PROBLEM REQUIREMENTS: Write out the listing exactly, dropping any picture it contains.

LISTED ENTRIES:
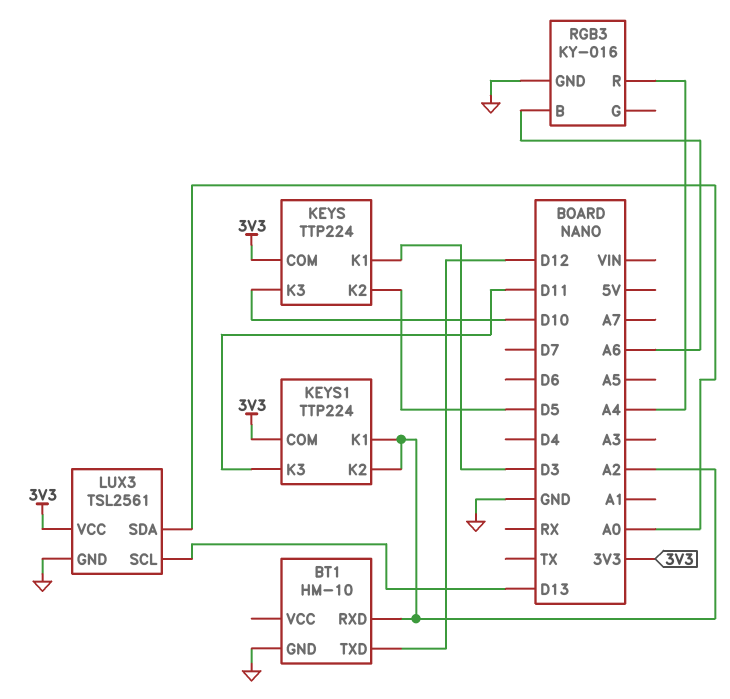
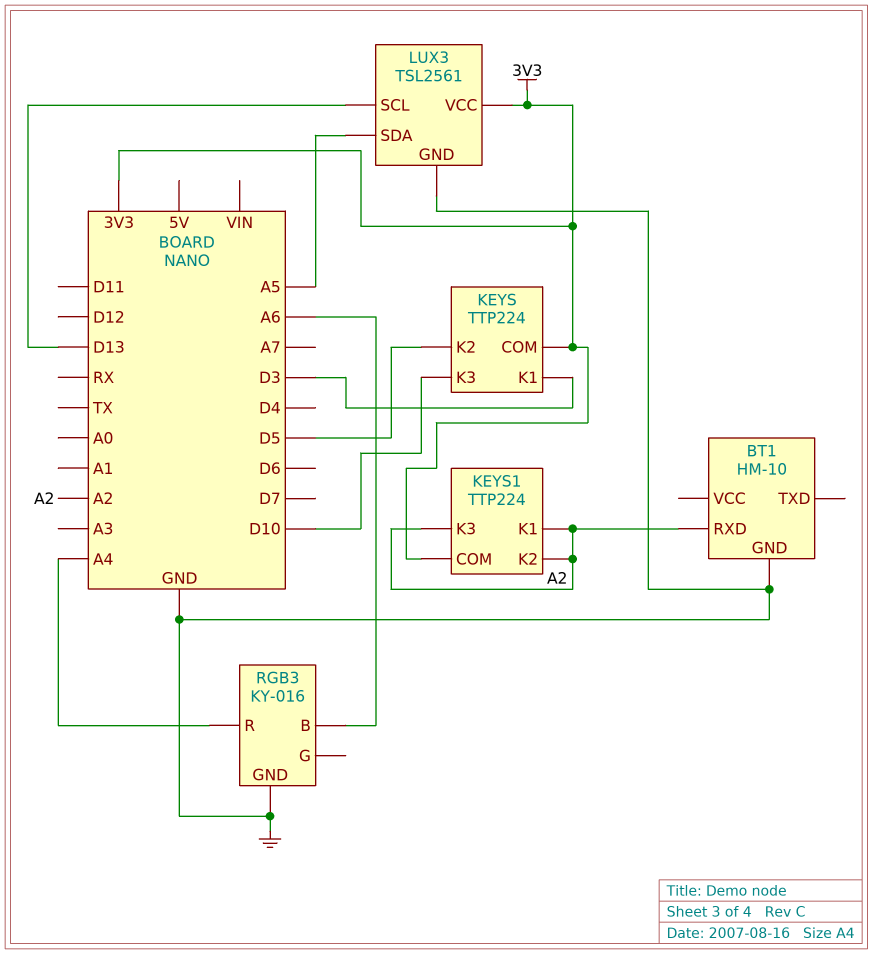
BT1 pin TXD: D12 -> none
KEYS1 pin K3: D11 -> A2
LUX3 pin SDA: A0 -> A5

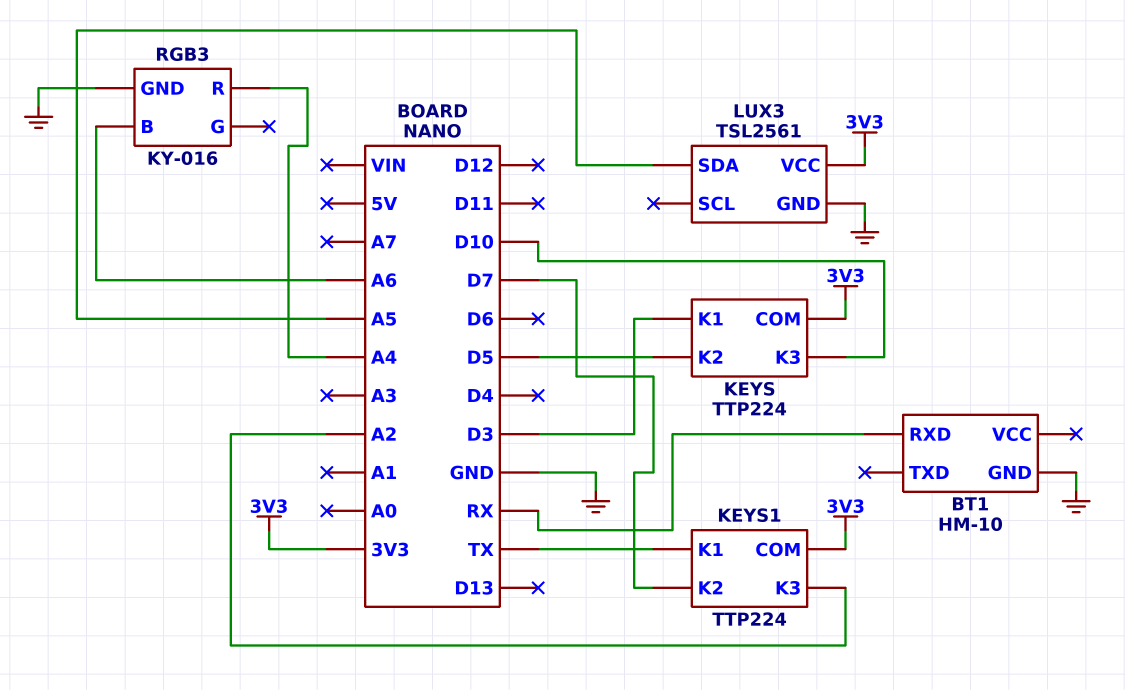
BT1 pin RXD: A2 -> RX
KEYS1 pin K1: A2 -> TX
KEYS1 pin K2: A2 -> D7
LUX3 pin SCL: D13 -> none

TASK OUTPUT:
BT1 pin TXD: D12 -> none
KEYS1 pin K3: D11 -> A2
LUX3 pin SDA: A0 -> A5

BT1 pin RXD: A2 -> RX
KEYS1 pin K1: A2 -> TX
KEYS1 pin K2: A2 -> D7
LUX3 pin SCL: D13 -> none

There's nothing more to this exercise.